» **What this task involves**
Using the material below, print the line that contains "Q1: NPN BC547", the line that contains "R10: 6.2k (GND, VB) -> 6.2k (VC, VDD)", and every line in between, exactly and nothing else.
== Stored data
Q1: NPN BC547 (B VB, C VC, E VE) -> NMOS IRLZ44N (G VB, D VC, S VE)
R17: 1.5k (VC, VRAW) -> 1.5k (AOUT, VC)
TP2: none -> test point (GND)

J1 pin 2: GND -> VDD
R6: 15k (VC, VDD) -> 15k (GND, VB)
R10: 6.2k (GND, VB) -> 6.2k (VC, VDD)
====
== Stored data
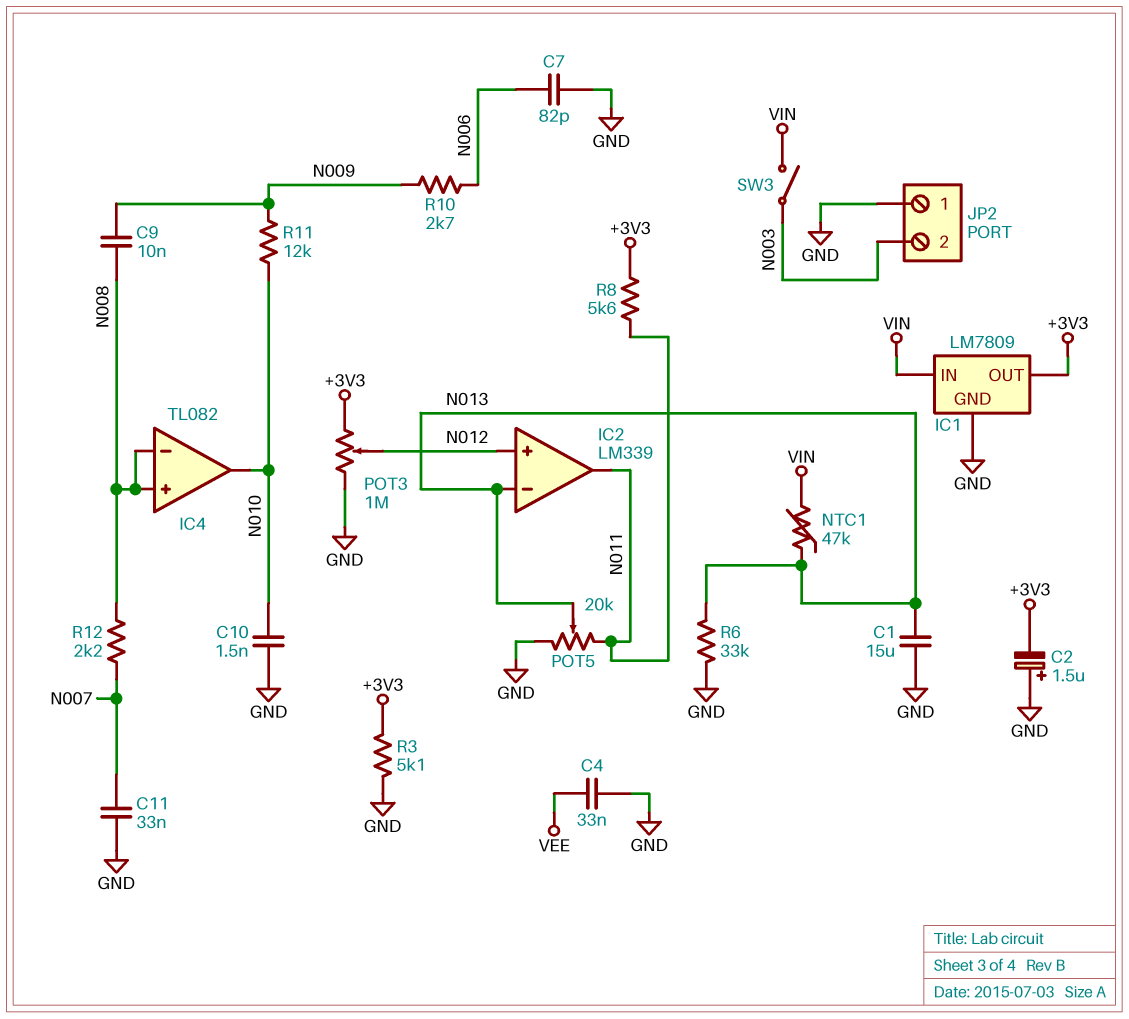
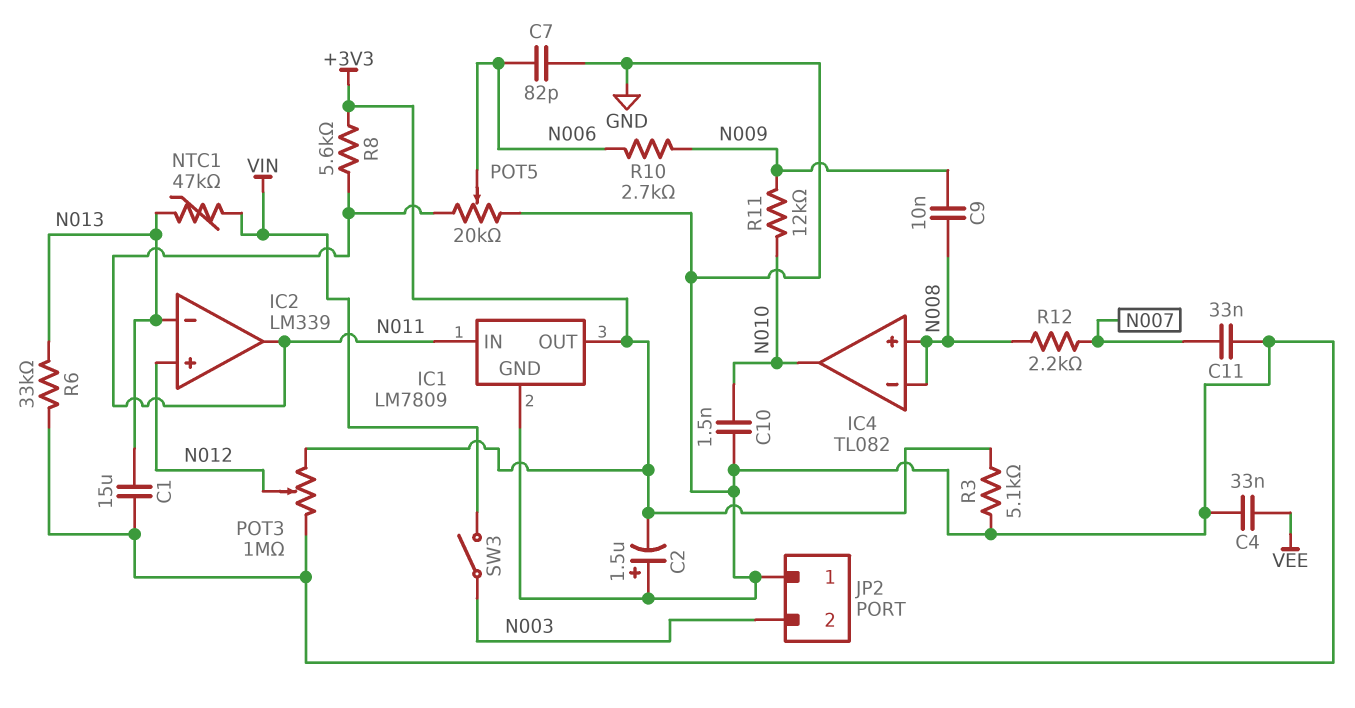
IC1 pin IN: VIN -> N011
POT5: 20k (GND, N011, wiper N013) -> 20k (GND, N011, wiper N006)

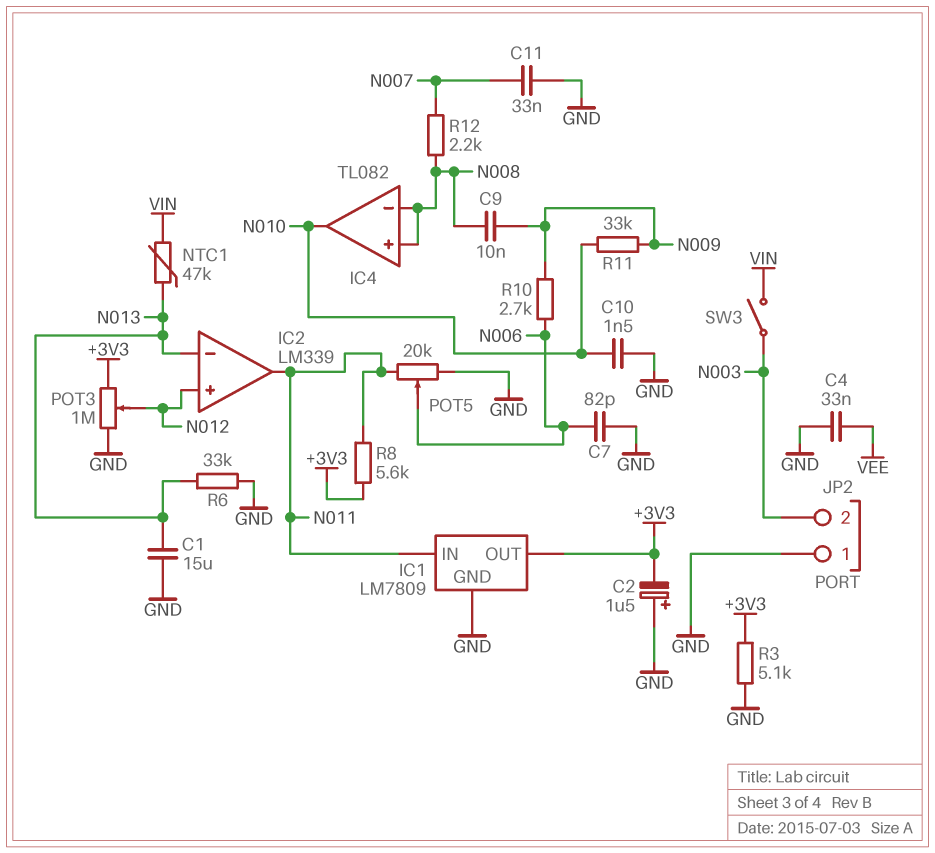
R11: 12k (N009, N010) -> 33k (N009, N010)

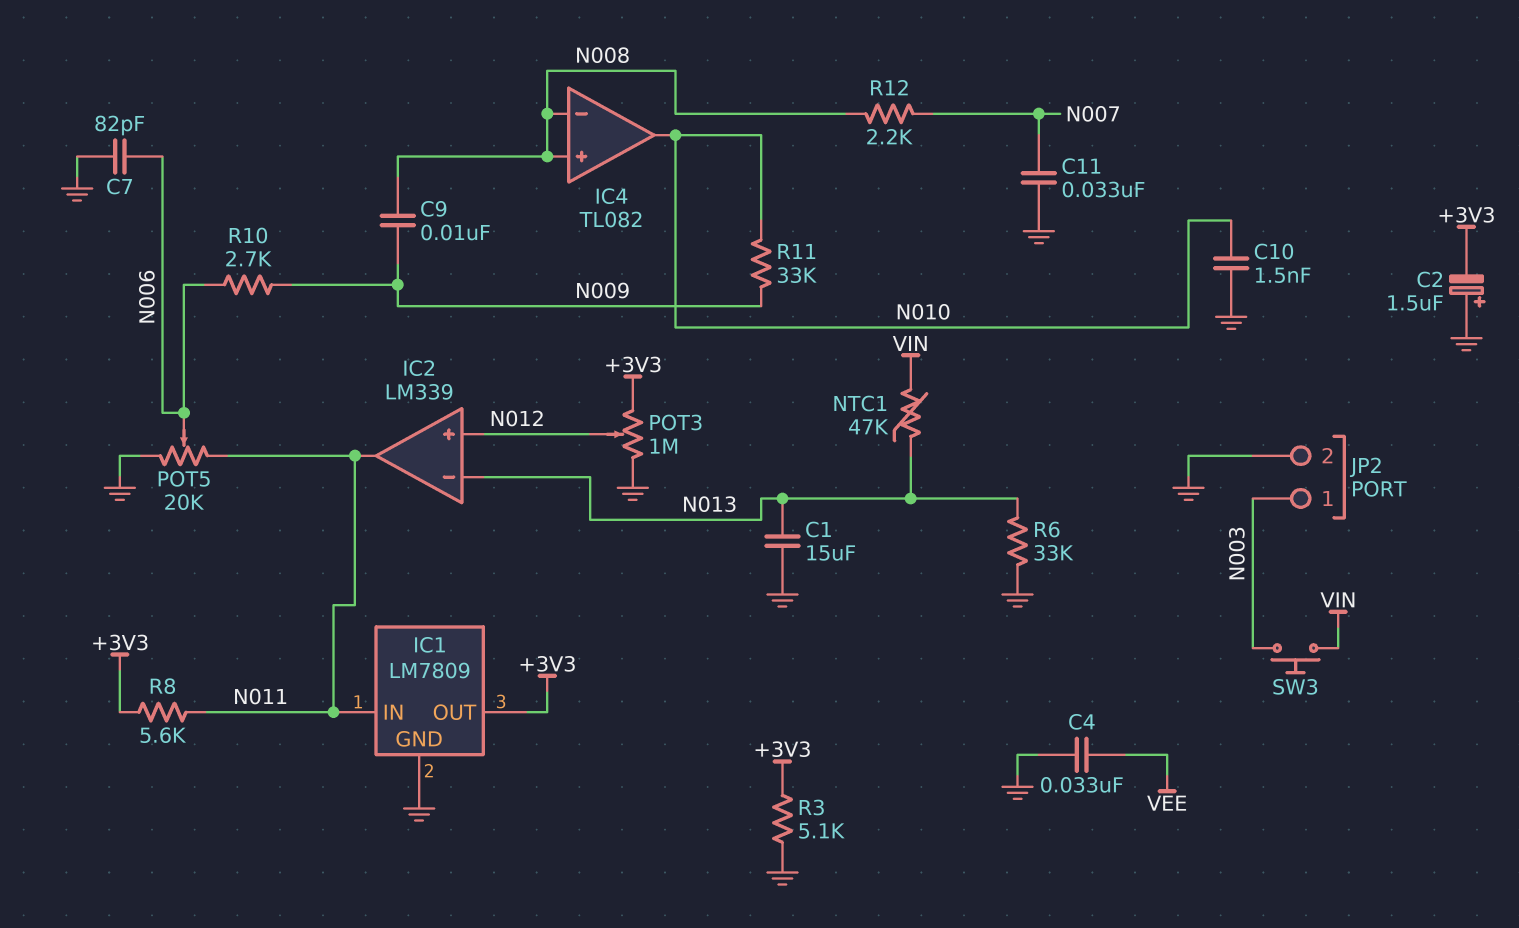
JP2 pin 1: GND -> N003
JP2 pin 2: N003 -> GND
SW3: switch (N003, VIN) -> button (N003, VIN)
====
== Stored data
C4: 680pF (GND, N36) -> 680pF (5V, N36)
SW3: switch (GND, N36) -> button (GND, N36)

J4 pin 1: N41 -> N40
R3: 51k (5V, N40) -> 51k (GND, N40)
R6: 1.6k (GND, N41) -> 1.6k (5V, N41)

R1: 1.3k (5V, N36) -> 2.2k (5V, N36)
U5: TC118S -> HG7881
====
» **Completed task**
Q1: NPN BC547 (B VB, C VC, E VE) -> NMOS IRLZ44N (G VB, D VC, S VE)
R17: 1.5k (VC, VRAW) -> 1.5k (AOUT, VC)
TP2: none -> test point (GND)

J1 pin 2: GND -> VDD
R6: 15k (VC, VDD) -> 15k (GND, VB)
R10: 6.2k (GND, VB) -> 6.2k (VC, VDD)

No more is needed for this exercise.